WHAT YOU HAVE TO DO:
Return the listing verbatim, images left out.

.....

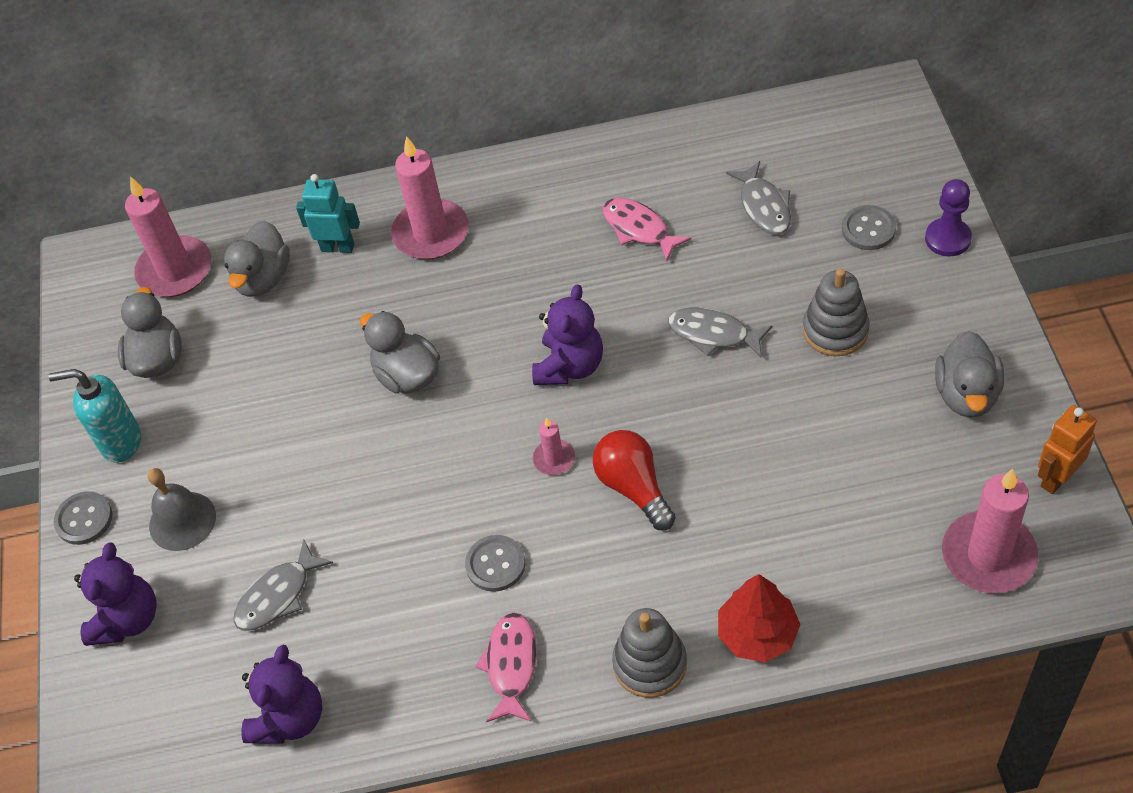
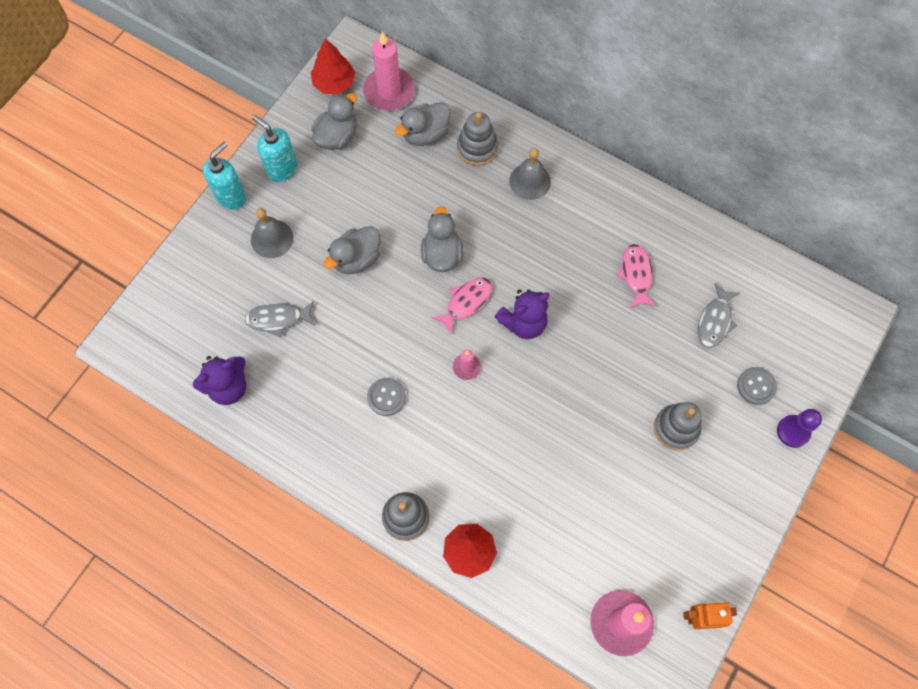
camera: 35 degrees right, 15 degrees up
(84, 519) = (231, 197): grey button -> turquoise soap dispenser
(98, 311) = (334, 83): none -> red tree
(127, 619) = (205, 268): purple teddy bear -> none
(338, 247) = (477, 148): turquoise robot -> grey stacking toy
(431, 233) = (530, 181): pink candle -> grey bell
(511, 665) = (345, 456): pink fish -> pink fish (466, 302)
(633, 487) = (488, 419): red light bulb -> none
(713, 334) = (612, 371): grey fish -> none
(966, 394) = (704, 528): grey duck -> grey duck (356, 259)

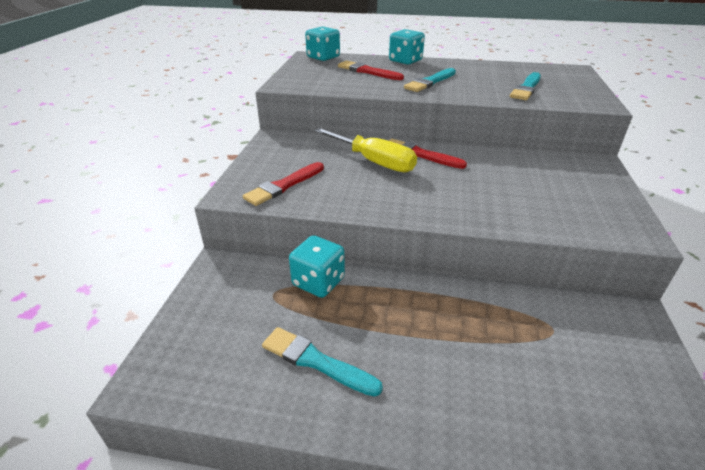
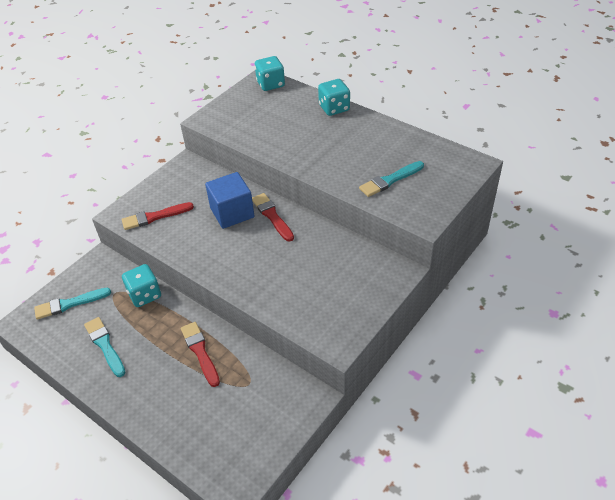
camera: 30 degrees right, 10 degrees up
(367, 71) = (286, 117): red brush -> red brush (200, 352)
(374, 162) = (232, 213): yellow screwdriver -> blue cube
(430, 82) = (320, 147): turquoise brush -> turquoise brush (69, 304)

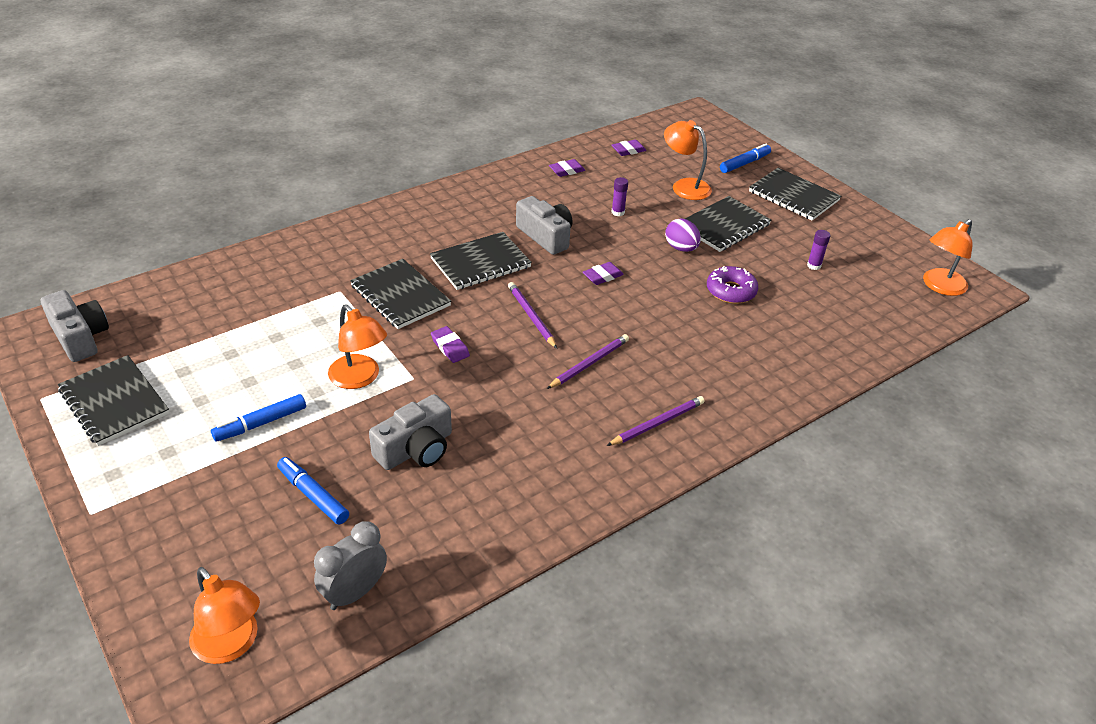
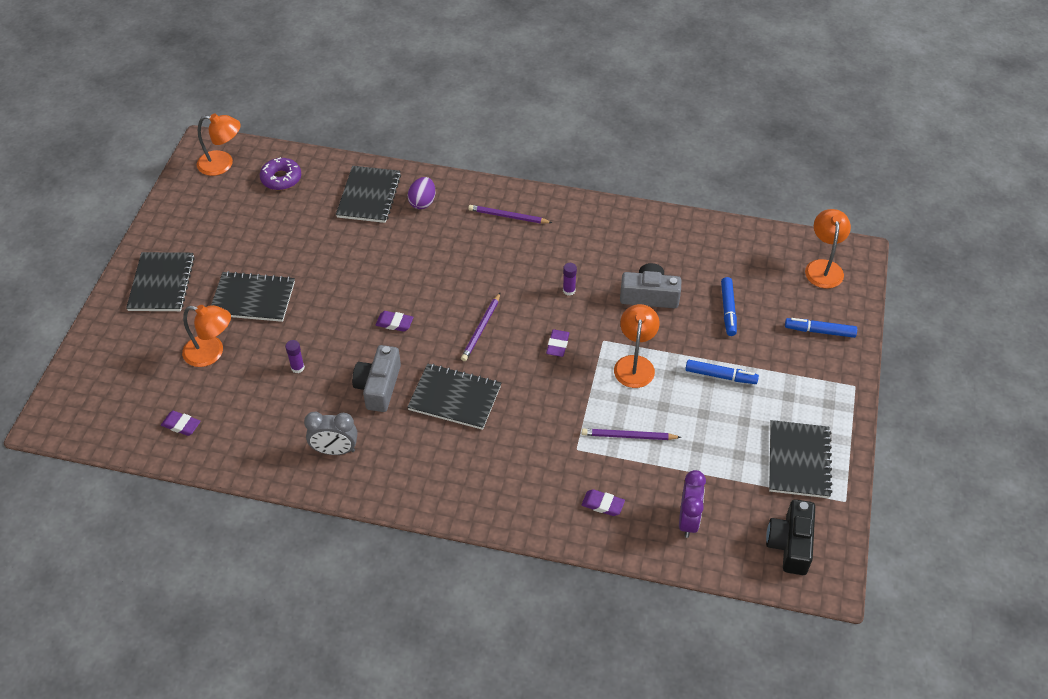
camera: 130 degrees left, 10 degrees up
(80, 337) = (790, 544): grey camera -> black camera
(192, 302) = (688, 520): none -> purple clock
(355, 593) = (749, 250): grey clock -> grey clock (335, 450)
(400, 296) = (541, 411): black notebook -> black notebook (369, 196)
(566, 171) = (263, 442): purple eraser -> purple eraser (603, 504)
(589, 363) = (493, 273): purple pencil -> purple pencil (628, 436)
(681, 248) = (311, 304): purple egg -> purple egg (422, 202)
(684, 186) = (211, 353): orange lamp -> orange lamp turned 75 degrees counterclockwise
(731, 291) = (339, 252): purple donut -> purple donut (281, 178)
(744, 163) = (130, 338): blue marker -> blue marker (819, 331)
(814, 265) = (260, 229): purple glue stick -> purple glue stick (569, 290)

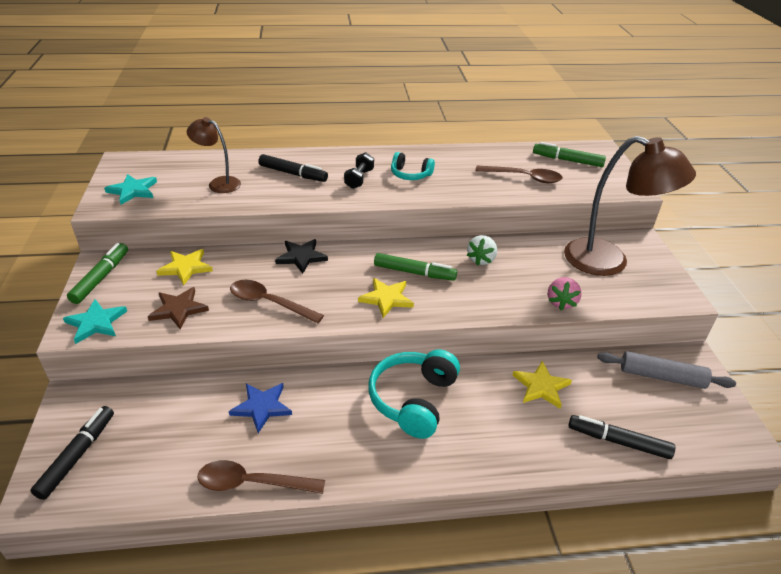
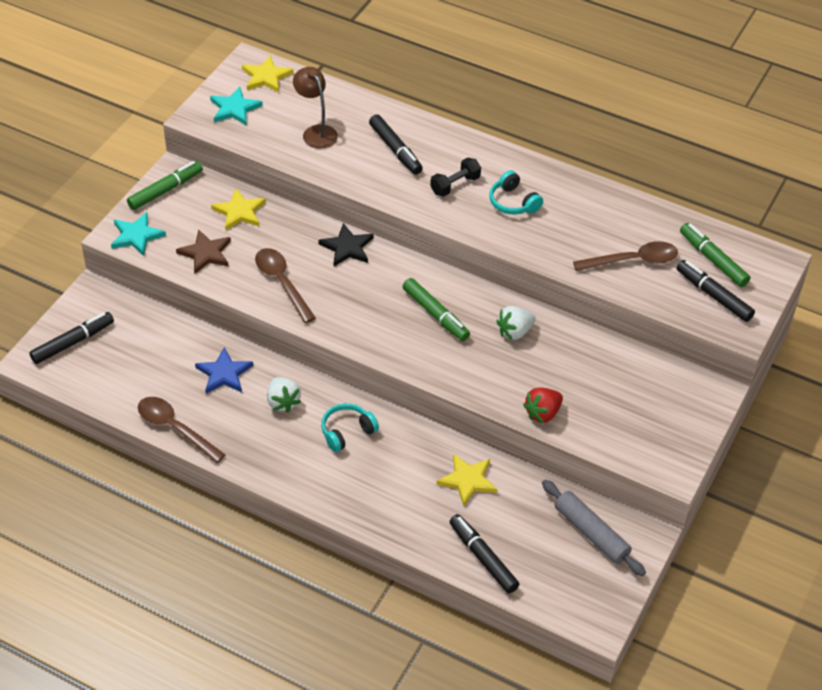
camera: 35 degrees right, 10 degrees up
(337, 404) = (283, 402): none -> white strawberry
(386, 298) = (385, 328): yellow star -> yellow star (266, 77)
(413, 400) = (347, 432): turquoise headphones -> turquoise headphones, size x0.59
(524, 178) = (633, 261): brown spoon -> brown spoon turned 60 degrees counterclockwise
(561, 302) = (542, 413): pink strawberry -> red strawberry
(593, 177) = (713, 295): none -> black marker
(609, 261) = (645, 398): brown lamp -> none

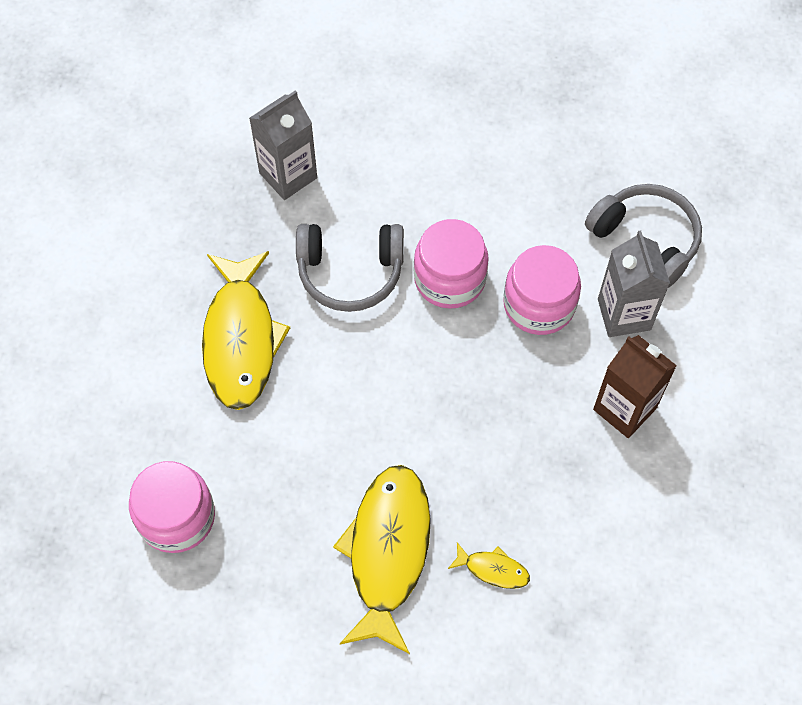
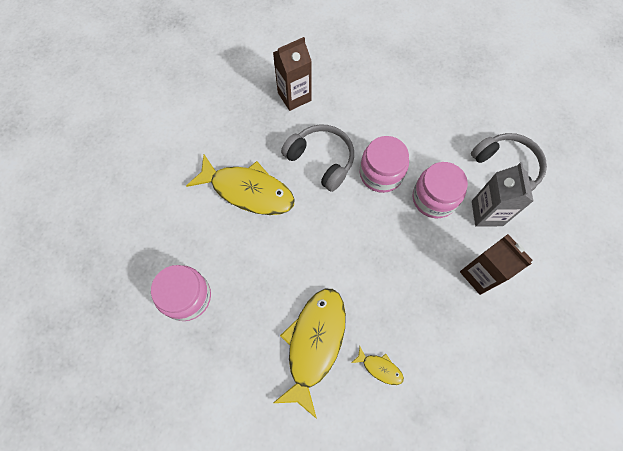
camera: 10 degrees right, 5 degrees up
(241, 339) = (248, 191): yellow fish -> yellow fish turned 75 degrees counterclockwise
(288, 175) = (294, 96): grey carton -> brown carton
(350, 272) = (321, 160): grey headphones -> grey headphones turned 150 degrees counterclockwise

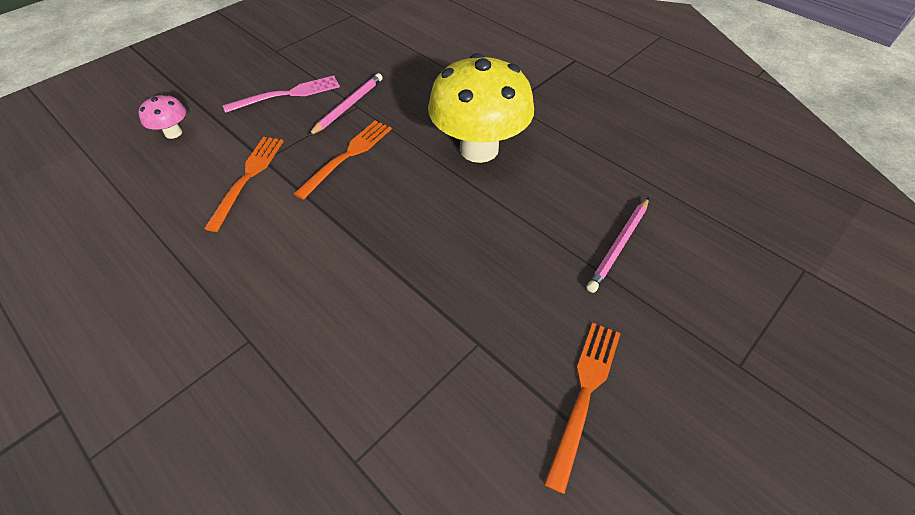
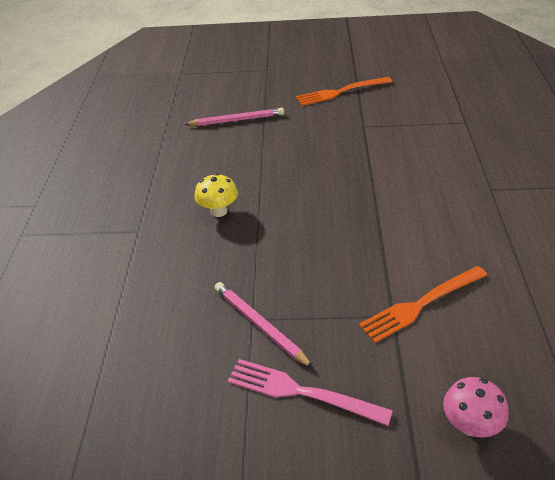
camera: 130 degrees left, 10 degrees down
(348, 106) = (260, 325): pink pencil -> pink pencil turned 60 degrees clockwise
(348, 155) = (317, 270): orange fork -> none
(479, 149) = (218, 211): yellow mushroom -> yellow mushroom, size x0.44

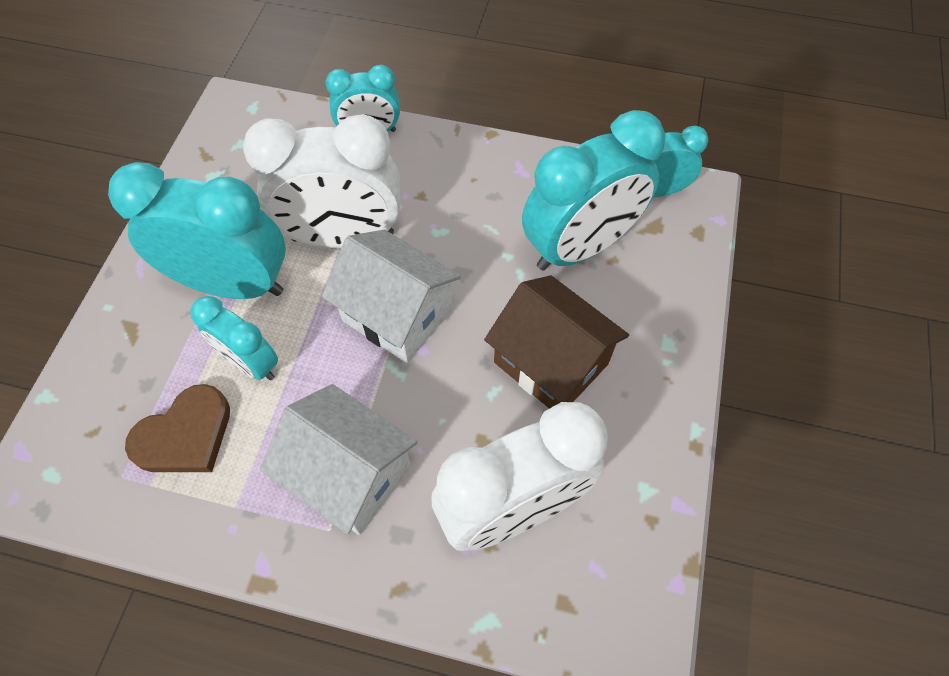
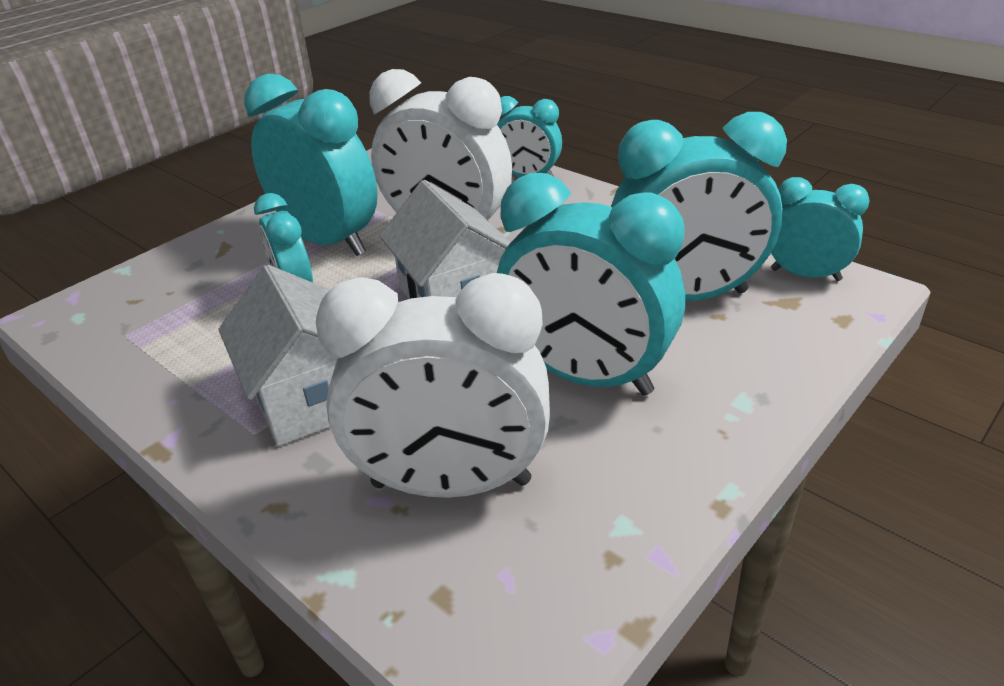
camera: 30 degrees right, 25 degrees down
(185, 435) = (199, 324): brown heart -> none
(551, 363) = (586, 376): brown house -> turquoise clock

.....

RESPONSE AREA:
camera: 35 degrees right, 15 degrees up
(84, 519) = (231, 197): grey button -> turquoise soap dispenser
(98, 311) = (334, 83): none -> red tree
(127, 619) = (205, 268): purple teddy bear -> none
(338, 247) = (477, 148): turquoise robot -> grey stacking toy
(431, 233) = (530, 181): pink candle -> grey bell
(511, 665) = (345, 456): pink fish -> pink fish (466, 302)
(633, 487) = (488, 419): red light bulb -> none
(713, 334) = (612, 371): grey fish -> none
(966, 394) = (704, 528): grey duck -> grey duck (356, 259)

camera: 30 degrees right, 10 degrees up
(367, 71) = (286, 117): red brush -> red brush (200, 352)
(374, 162) = (232, 213): yellow screwdriver -> blue cube
(430, 82) = (320, 147): turquoise brush -> turquoise brush (69, 304)

camera: 130 degrees left, 10 degrees up
(80, 337) = (790, 544): grey camera -> black camera
(192, 302) = (688, 520): none -> purple clock
(355, 593) = (749, 250): grey clock -> grey clock (335, 450)
(400, 296) = (541, 411): black notebook -> black notebook (369, 196)
(566, 171) = (263, 442): purple eraser -> purple eraser (603, 504)
(589, 363) = (493, 273): purple pencil -> purple pencil (628, 436)
(681, 248) = (311, 304): purple egg -> purple egg (422, 202)
(684, 186) = (211, 353): orange lamp -> orange lamp turned 75 degrees counterclockwise
(731, 291) = (339, 252): purple donut -> purple donut (281, 178)
(744, 163) = (130, 338): blue marker -> blue marker (819, 331)
(814, 265) = (260, 229): purple glue stick -> purple glue stick (569, 290)

camera: 35 degrees right, 10 degrees up
(337, 404) = (283, 402): none -> white strawberry
(386, 298) = (385, 328): yellow star -> yellow star (266, 77)
(413, 400) = (347, 432): turquoise headphones -> turquoise headphones, size x0.59
(524, 178) = (633, 261): brown spoon -> brown spoon turned 60 degrees counterclockwise
(561, 302) = (542, 413): pink strawberry -> red strawberry
(593, 177) = (713, 295): none -> black marker
(609, 261) = (645, 398): brown lamp -> none

camera: 10 degrees right, 5 degrees up
(241, 339) = (248, 191): yellow fish -> yellow fish turned 75 degrees counterclockwise
(288, 175) = (294, 96): grey carton -> brown carton
(350, 272) = (321, 160): grey headphones -> grey headphones turned 150 degrees counterclockwise

camera: 130 degrees left, 10 degrees down
(348, 106) = (260, 325): pink pencil -> pink pencil turned 60 degrees clockwise
(348, 155) = (317, 270): orange fork -> none
(479, 149) = (218, 211): yellow mushroom -> yellow mushroom, size x0.44

camera: 30 degrees right, 25 degrees down
(185, 435) = (199, 324): brown heart -> none
(551, 363) = (586, 376): brown house -> turquoise clock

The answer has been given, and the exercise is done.